* **RECORD SET**:

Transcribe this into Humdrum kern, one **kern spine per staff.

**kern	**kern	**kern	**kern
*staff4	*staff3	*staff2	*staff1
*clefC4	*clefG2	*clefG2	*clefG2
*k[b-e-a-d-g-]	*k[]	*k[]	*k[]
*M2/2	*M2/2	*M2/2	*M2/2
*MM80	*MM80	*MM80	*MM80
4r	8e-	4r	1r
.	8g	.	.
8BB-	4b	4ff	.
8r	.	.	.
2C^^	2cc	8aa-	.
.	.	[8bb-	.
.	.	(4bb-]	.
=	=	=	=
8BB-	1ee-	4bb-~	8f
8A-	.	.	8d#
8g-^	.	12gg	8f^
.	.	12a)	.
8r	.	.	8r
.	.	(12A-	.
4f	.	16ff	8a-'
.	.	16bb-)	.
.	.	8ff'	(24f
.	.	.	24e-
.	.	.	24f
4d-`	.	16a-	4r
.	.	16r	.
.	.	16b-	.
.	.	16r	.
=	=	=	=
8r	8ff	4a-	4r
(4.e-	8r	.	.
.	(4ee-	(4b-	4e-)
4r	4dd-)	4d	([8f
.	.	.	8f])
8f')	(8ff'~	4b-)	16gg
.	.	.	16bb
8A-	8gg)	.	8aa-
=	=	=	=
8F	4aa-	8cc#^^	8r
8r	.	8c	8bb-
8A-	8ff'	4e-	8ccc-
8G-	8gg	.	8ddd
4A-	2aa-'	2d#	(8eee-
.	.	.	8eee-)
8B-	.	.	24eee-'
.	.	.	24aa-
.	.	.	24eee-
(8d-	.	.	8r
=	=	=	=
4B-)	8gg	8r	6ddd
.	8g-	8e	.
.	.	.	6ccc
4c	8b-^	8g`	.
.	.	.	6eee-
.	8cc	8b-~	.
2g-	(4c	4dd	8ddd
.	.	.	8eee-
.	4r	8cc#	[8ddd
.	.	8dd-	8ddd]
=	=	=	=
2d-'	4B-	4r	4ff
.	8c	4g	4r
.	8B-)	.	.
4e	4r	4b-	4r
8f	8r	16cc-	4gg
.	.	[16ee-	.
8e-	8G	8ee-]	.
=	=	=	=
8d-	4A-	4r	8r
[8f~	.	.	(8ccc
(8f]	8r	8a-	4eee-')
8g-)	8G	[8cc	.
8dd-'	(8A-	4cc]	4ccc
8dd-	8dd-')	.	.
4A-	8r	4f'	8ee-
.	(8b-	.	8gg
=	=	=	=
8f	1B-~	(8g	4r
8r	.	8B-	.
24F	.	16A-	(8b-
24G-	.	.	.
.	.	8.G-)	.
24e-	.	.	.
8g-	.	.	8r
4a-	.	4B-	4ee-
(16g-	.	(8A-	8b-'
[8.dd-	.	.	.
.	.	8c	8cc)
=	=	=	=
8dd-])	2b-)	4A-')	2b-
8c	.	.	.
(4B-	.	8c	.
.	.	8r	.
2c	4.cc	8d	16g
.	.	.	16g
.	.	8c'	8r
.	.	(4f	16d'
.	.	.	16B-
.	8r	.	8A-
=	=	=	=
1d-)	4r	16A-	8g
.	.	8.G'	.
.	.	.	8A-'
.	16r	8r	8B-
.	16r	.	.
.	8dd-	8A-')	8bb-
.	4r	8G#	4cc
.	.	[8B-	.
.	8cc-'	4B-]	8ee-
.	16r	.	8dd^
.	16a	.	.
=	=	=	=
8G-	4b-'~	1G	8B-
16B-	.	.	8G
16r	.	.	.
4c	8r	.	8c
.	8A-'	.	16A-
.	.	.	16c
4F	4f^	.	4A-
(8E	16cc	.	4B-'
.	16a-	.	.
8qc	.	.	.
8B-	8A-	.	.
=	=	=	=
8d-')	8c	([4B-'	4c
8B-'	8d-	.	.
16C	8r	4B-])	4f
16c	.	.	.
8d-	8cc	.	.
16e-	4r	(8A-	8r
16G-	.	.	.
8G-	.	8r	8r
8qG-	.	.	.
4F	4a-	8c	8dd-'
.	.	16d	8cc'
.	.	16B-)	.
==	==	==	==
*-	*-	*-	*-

* **GIVEN REQUEST**: How many of the lines above contain the string "kern" with the same capitalization? Reply with the number only.

* **THE ANSWER**: 2